§ **EXERCISE INSTRUCTIONS**:
Restate, word for word and with no pictures, the stretch of lines in the data below that begins at the line with "D2: LED red" and ends at the line with "U4 pin OUT: N19 -> -9V", inclusive.

§ **DATASET CONTENT**:

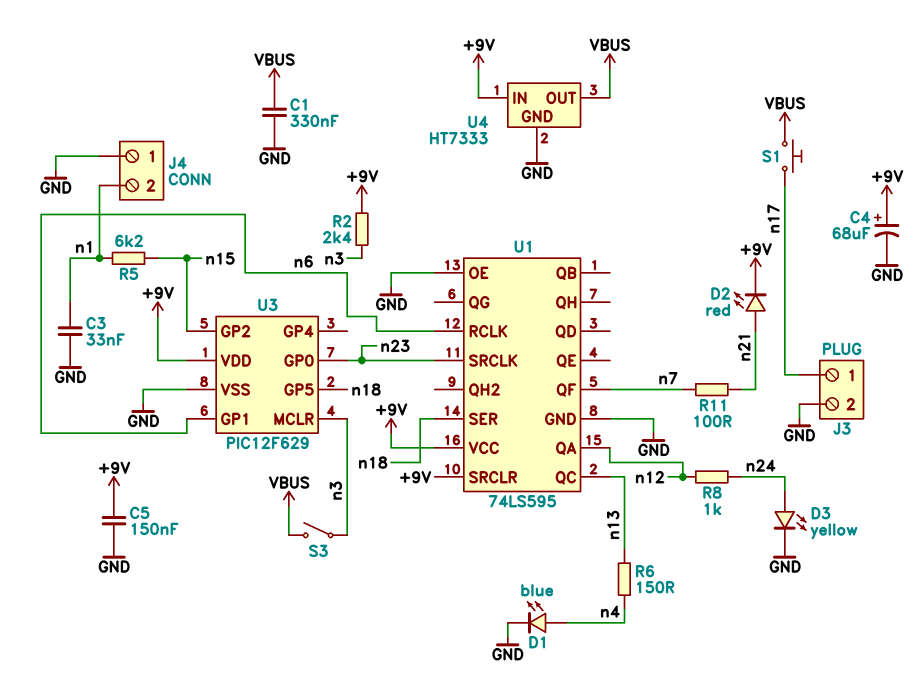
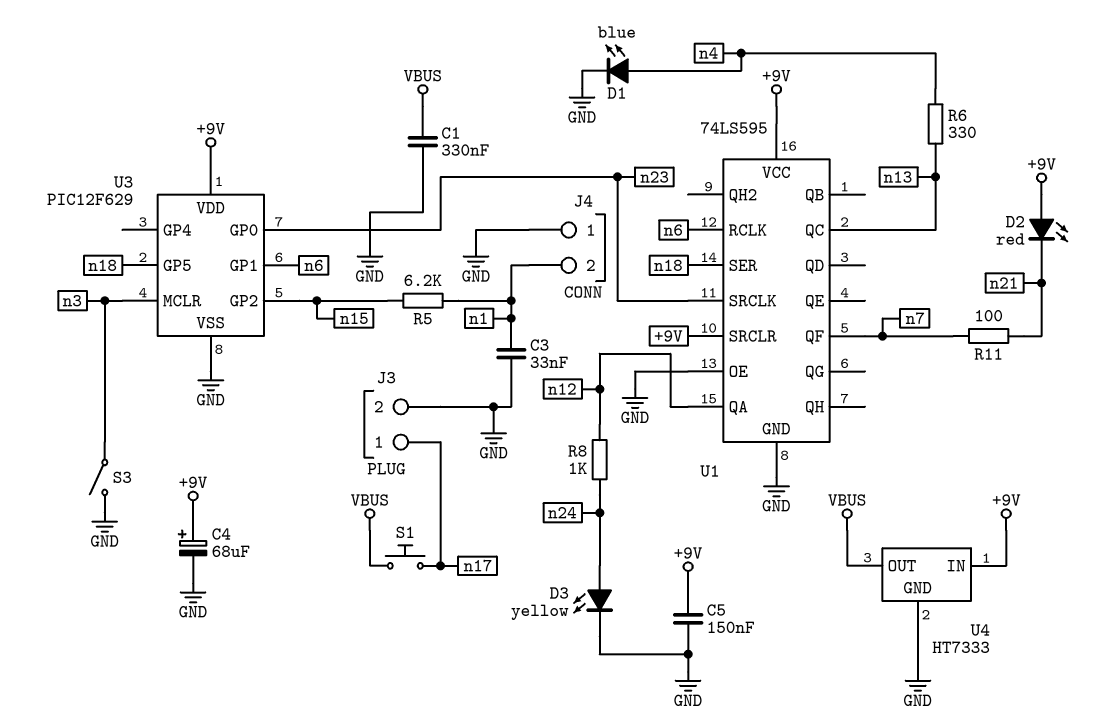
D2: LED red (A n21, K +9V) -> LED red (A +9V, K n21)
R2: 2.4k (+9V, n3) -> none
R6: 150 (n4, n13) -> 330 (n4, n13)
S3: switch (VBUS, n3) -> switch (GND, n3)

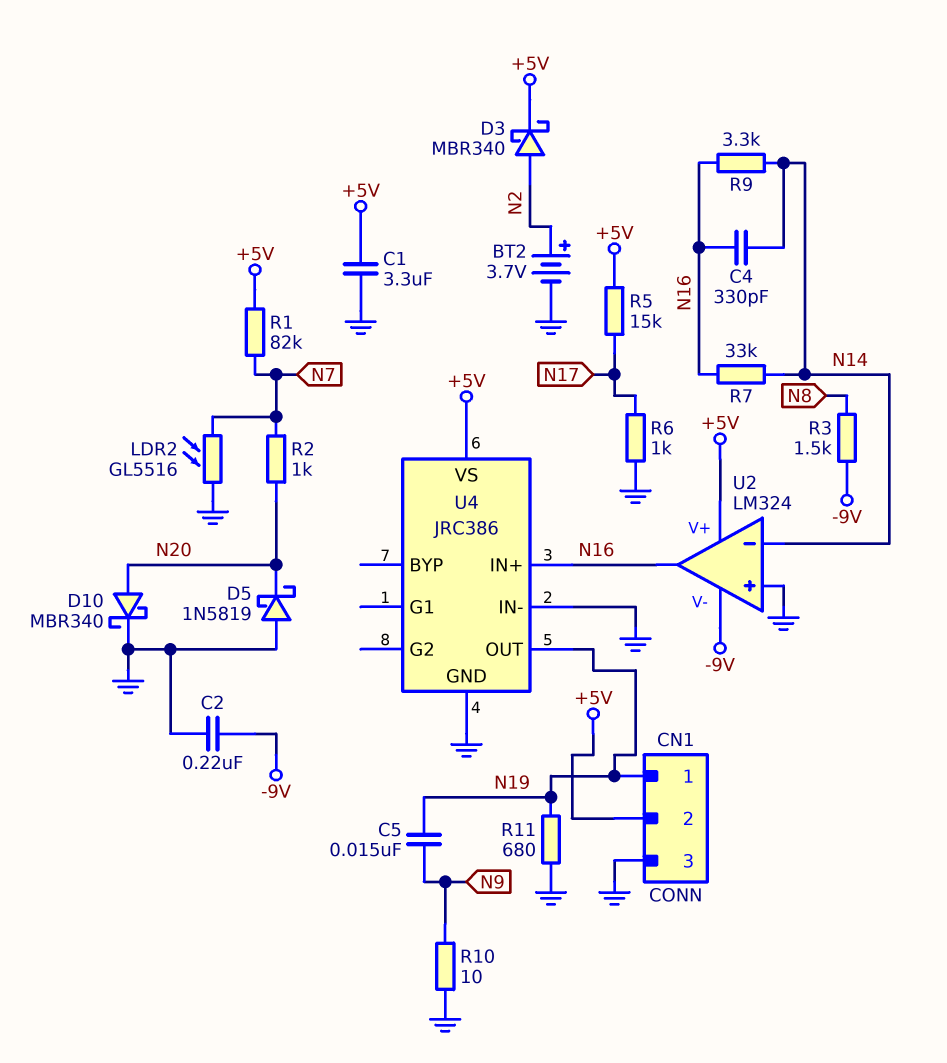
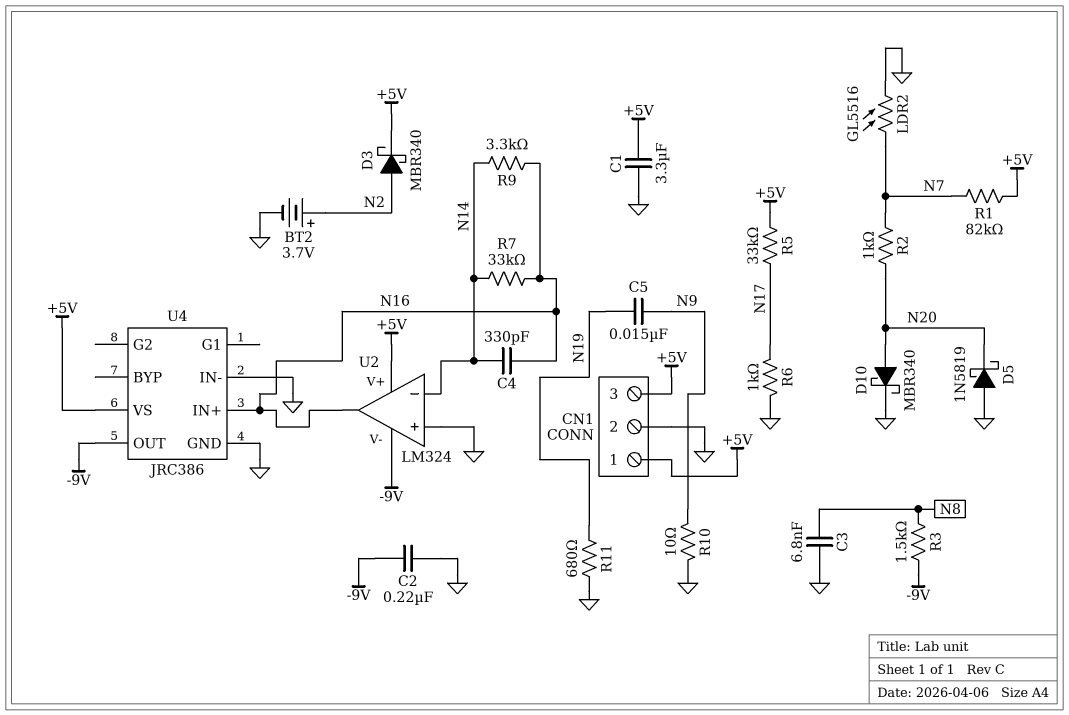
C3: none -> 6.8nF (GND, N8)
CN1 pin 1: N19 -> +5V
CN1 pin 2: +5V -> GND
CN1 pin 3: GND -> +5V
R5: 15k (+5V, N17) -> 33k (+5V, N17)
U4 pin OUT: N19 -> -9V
---
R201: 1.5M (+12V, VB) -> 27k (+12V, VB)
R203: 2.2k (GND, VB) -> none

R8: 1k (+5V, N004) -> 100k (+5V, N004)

§ **ANSWER**:
D2: LED red (A n21, K +9V) -> LED red (A +9V, K n21)
R2: 2.4k (+9V, n3) -> none
R6: 150 (n4, n13) -> 330 (n4, n13)
S3: switch (VBUS, n3) -> switch (GND, n3)

C3: none -> 6.8nF (GND, N8)
CN1 pin 1: N19 -> +5V
CN1 pin 2: +5V -> GND
CN1 pin 3: GND -> +5V
R5: 15k (+5V, N17) -> 33k (+5V, N17)
U4 pin OUT: N19 -> -9V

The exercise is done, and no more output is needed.